** Listed records follows **

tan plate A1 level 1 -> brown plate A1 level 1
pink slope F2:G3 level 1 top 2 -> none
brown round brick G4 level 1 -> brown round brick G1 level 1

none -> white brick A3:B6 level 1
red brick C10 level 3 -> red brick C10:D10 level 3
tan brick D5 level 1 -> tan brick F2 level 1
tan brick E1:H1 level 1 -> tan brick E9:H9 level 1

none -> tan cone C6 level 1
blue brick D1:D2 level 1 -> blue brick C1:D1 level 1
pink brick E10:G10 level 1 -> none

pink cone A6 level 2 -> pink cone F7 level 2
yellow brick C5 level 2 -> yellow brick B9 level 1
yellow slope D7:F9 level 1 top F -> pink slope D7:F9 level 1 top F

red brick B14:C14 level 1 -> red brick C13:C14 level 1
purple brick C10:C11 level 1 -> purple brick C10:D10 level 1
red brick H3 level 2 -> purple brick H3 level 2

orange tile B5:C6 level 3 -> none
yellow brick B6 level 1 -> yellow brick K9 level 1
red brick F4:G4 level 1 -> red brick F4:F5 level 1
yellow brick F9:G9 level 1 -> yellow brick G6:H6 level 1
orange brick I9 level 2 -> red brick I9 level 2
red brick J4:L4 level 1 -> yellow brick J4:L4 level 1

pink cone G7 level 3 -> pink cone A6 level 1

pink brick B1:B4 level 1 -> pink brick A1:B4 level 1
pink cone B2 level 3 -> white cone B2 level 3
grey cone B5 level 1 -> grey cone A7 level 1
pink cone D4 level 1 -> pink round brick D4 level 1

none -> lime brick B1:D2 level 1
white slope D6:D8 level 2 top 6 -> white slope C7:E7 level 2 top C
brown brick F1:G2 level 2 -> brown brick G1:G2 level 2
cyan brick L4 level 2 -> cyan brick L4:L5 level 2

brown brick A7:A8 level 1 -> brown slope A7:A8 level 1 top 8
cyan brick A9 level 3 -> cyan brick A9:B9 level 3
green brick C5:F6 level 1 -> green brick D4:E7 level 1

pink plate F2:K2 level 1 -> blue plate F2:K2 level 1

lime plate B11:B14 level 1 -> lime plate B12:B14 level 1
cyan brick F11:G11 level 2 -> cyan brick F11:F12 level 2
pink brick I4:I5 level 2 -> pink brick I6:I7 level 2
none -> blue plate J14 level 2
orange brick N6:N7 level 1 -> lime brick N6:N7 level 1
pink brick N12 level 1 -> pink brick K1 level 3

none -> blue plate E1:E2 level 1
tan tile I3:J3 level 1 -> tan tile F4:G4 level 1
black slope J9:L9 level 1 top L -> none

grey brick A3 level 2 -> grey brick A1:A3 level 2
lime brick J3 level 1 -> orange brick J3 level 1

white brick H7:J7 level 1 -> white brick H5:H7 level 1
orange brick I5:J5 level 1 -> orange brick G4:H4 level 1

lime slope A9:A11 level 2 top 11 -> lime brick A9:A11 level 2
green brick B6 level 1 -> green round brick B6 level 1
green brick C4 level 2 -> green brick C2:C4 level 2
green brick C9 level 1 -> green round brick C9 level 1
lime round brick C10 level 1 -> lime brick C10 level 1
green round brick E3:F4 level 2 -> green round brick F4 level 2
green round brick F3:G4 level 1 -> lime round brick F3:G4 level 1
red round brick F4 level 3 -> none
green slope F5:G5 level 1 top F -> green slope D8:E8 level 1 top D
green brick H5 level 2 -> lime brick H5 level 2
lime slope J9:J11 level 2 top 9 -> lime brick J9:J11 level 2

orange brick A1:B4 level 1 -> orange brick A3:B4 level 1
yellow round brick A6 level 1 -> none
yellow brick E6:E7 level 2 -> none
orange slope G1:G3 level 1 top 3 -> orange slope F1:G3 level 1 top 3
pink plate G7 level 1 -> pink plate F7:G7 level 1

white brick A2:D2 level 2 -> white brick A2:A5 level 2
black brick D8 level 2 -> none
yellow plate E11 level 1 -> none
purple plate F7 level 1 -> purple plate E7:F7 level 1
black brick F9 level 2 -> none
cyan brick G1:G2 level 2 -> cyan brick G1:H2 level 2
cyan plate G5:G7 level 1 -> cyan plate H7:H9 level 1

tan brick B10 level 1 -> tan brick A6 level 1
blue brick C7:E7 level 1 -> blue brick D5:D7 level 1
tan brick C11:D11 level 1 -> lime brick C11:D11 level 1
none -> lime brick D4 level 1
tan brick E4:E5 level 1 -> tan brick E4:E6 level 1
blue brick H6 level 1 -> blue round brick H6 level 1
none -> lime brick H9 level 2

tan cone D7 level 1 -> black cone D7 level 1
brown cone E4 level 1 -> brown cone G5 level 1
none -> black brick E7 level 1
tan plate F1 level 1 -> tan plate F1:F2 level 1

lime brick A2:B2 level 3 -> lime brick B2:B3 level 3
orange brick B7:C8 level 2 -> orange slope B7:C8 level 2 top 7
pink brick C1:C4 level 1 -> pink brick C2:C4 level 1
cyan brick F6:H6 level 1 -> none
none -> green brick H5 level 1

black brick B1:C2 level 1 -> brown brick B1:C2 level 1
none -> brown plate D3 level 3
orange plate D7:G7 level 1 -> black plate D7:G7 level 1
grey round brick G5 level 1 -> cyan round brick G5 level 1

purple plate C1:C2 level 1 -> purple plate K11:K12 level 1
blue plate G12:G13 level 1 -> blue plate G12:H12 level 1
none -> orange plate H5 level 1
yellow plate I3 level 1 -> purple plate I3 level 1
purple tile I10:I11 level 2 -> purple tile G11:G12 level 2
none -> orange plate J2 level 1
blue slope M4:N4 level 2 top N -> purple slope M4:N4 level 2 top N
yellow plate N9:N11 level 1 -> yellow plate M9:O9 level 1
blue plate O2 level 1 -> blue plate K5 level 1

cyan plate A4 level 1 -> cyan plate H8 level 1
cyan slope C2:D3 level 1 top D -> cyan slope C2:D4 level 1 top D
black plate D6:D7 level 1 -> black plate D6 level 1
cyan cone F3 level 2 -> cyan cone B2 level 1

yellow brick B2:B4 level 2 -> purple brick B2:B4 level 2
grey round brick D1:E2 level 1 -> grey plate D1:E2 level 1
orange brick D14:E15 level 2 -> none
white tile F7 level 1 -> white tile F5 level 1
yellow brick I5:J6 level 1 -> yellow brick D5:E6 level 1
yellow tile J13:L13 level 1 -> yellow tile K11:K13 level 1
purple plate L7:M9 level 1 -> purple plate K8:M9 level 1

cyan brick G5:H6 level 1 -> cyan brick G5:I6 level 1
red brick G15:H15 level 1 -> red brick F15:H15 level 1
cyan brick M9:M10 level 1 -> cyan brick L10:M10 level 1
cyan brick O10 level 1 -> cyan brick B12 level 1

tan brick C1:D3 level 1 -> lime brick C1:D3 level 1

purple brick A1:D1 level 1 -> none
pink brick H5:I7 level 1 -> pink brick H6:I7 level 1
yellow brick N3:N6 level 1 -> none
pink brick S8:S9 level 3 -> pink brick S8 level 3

** End of Listed records **

▶ _What is being asked_:
None of the records may be omitted or altered when they are given again.

▶ _Written response_:
tan plate A1 level 1 -> brown plate A1 level 1
pink slope F2:G3 level 1 top 2 -> none
brown round brick G4 level 1 -> brown round brick G1 level 1

none -> white brick A3:B6 level 1
red brick C10 level 3 -> red brick C10:D10 level 3
tan brick D5 level 1 -> tan brick F2 level 1
tan brick E1:H1 level 1 -> tan brick E9:H9 level 1

none -> tan cone C6 level 1
blue brick D1:D2 level 1 -> blue brick C1:D1 level 1
pink brick E10:G10 level 1 -> none

pink cone A6 level 2 -> pink cone F7 level 2
yellow brick C5 level 2 -> yellow brick B9 level 1
yellow slope D7:F9 level 1 top F -> pink slope D7:F9 level 1 top F

red brick B14:C14 level 1 -> red brick C13:C14 level 1
purple brick C10:C11 level 1 -> purple brick C10:D10 level 1
red brick H3 level 2 -> purple brick H3 level 2

orange tile B5:C6 level 3 -> none
yellow brick B6 level 1 -> yellow brick K9 level 1
red brick F4:G4 level 1 -> red brick F4:F5 level 1
yellow brick F9:G9 level 1 -> yellow brick G6:H6 level 1
orange brick I9 level 2 -> red brick I9 level 2
red brick J4:L4 level 1 -> yellow brick J4:L4 level 1

pink cone G7 level 3 -> pink cone A6 level 1

pink brick B1:B4 level 1 -> pink brick A1:B4 level 1
pink cone B2 level 3 -> white cone B2 level 3
grey cone B5 level 1 -> grey cone A7 level 1
pink cone D4 level 1 -> pink round brick D4 level 1

none -> lime brick B1:D2 level 1
white slope D6:D8 level 2 top 6 -> white slope C7:E7 level 2 top C
brown brick F1:G2 level 2 -> brown brick G1:G2 level 2
cyan brick L4 level 2 -> cyan brick L4:L5 level 2

brown brick A7:A8 level 1 -> brown slope A7:A8 level 1 top 8
cyan brick A9 level 3 -> cyan brick A9:B9 level 3
green brick C5:F6 level 1 -> green brick D4:E7 level 1

pink plate F2:K2 level 1 -> blue plate F2:K2 level 1

lime plate B11:B14 level 1 -> lime plate B12:B14 level 1
cyan brick F11:G11 level 2 -> cyan brick F11:F12 level 2
pink brick I4:I5 level 2 -> pink brick I6:I7 level 2
none -> blue plate J14 level 2
orange brick N6:N7 level 1 -> lime brick N6:N7 level 1
pink brick N12 level 1 -> pink brick K1 level 3

none -> blue plate E1:E2 level 1
tan tile I3:J3 level 1 -> tan tile F4:G4 level 1
black slope J9:L9 level 1 top L -> none

grey brick A3 level 2 -> grey brick A1:A3 level 2
lime brick J3 level 1 -> orange brick J3 level 1

white brick H7:J7 level 1 -> white brick H5:H7 level 1
orange brick I5:J5 level 1 -> orange brick G4:H4 level 1

lime slope A9:A11 level 2 top 11 -> lime brick A9:A11 level 2
green brick B6 level 1 -> green round brick B6 level 1
green brick C4 level 2 -> green brick C2:C4 level 2
green brick C9 level 1 -> green round brick C9 level 1
lime round brick C10 level 1 -> lime brick C10 level 1
green round brick E3:F4 level 2 -> green round brick F4 level 2
green round brick F3:G4 level 1 -> lime round brick F3:G4 level 1
red round brick F4 level 3 -> none
green slope F5:G5 level 1 top F -> green slope D8:E8 level 1 top D
green brick H5 level 2 -> lime brick H5 level 2
lime slope J9:J11 level 2 top 9 -> lime brick J9:J11 level 2

orange brick A1:B4 level 1 -> orange brick A3:B4 level 1
yellow round brick A6 level 1 -> none
yellow brick E6:E7 level 2 -> none
orange slope G1:G3 level 1 top 3 -> orange slope F1:G3 level 1 top 3
pink plate G7 level 1 -> pink plate F7:G7 level 1

white brick A2:D2 level 2 -> white brick A2:A5 level 2
black brick D8 level 2 -> none
yellow plate E11 level 1 -> none
purple plate F7 level 1 -> purple plate E7:F7 level 1
black brick F9 level 2 -> none
cyan brick G1:G2 level 2 -> cyan brick G1:H2 level 2
cyan plate G5:G7 level 1 -> cyan plate H7:H9 level 1

tan brick B10 level 1 -> tan brick A6 level 1
blue brick C7:E7 level 1 -> blue brick D5:D7 level 1
tan brick C11:D11 level 1 -> lime brick C11:D11 level 1
none -> lime brick D4 level 1
tan brick E4:E5 level 1 -> tan brick E4:E6 level 1
blue brick H6 level 1 -> blue round brick H6 level 1
none -> lime brick H9 level 2

tan cone D7 level 1 -> black cone D7 level 1
brown cone E4 level 1 -> brown cone G5 level 1
none -> black brick E7 level 1
tan plate F1 level 1 -> tan plate F1:F2 level 1

lime brick A2:B2 level 3 -> lime brick B2:B3 level 3
orange brick B7:C8 level 2 -> orange slope B7:C8 level 2 top 7
pink brick C1:C4 level 1 -> pink brick C2:C4 level 1
cyan brick F6:H6 level 1 -> none
none -> green brick H5 level 1

black brick B1:C2 level 1 -> brown brick B1:C2 level 1
none -> brown plate D3 level 3
orange plate D7:G7 level 1 -> black plate D7:G7 level 1
grey round brick G5 level 1 -> cyan round brick G5 level 1

purple plate C1:C2 level 1 -> purple plate K11:K12 level 1
blue plate G12:G13 level 1 -> blue plate G12:H12 level 1
none -> orange plate H5 level 1
yellow plate I3 level 1 -> purple plate I3 level 1
purple tile I10:I11 level 2 -> purple tile G11:G12 level 2
none -> orange plate J2 level 1
blue slope M4:N4 level 2 top N -> purple slope M4:N4 level 2 top N
yellow plate N9:N11 level 1 -> yellow plate M9:O9 level 1
blue plate O2 level 1 -> blue plate K5 level 1

cyan plate A4 level 1 -> cyan plate H8 level 1
cyan slope C2:D3 level 1 top D -> cyan slope C2:D4 level 1 top D
black plate D6:D7 level 1 -> black plate D6 level 1
cyan cone F3 level 2 -> cyan cone B2 level 1

yellow brick B2:B4 level 2 -> purple brick B2:B4 level 2
grey round brick D1:E2 level 1 -> grey plate D1:E2 level 1
orange brick D14:E15 level 2 -> none
white tile F7 level 1 -> white tile F5 level 1
yellow brick I5:J6 level 1 -> yellow brick D5:E6 level 1
yellow tile J13:L13 level 1 -> yellow tile K11:K13 level 1
purple plate L7:M9 level 1 -> purple plate K8:M9 level 1

cyan brick G5:H6 level 1 -> cyan brick G5:I6 level 1
red brick G15:H15 level 1 -> red brick F15:H15 level 1
cyan brick M9:M10 level 1 -> cyan brick L10:M10 level 1
cyan brick O10 level 1 -> cyan brick B12 level 1

tan brick C1:D3 level 1 -> lime brick C1:D3 level 1

purple brick A1:D1 level 1 -> none
pink brick H5:I7 level 1 -> pink brick H6:I7 level 1
yellow brick N3:N6 level 1 -> none
pink brick S8:S9 level 3 -> pink brick S8 level 3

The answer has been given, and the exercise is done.